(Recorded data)
·····
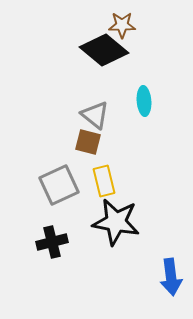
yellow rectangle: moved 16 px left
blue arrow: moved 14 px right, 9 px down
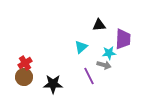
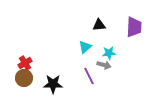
purple trapezoid: moved 11 px right, 12 px up
cyan triangle: moved 4 px right
brown circle: moved 1 px down
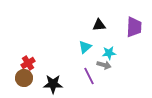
red cross: moved 3 px right
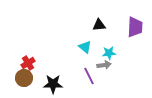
purple trapezoid: moved 1 px right
cyan triangle: rotated 40 degrees counterclockwise
gray arrow: rotated 24 degrees counterclockwise
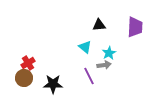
cyan star: rotated 24 degrees counterclockwise
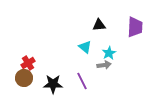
purple line: moved 7 px left, 5 px down
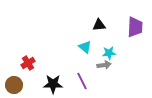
cyan star: rotated 24 degrees clockwise
brown circle: moved 10 px left, 7 px down
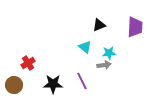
black triangle: rotated 16 degrees counterclockwise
·····
→ **GIVEN PROBLEM**
Reproduce every line of the recorded data above word for word, omitting the pictures.

→ **SOLUTION BELOW**
yellow rectangle: moved 16 px left
blue arrow: moved 14 px right, 9 px down
purple trapezoid: moved 11 px right, 12 px up
cyan triangle: moved 4 px right
brown circle: moved 1 px down
red cross: moved 3 px right
purple trapezoid: moved 1 px right
cyan triangle: rotated 40 degrees counterclockwise
gray arrow: rotated 24 degrees counterclockwise
cyan star: rotated 24 degrees counterclockwise
purple line: moved 7 px left, 5 px down
cyan star: rotated 24 degrees clockwise
brown circle: moved 10 px left, 7 px down
black triangle: rotated 16 degrees counterclockwise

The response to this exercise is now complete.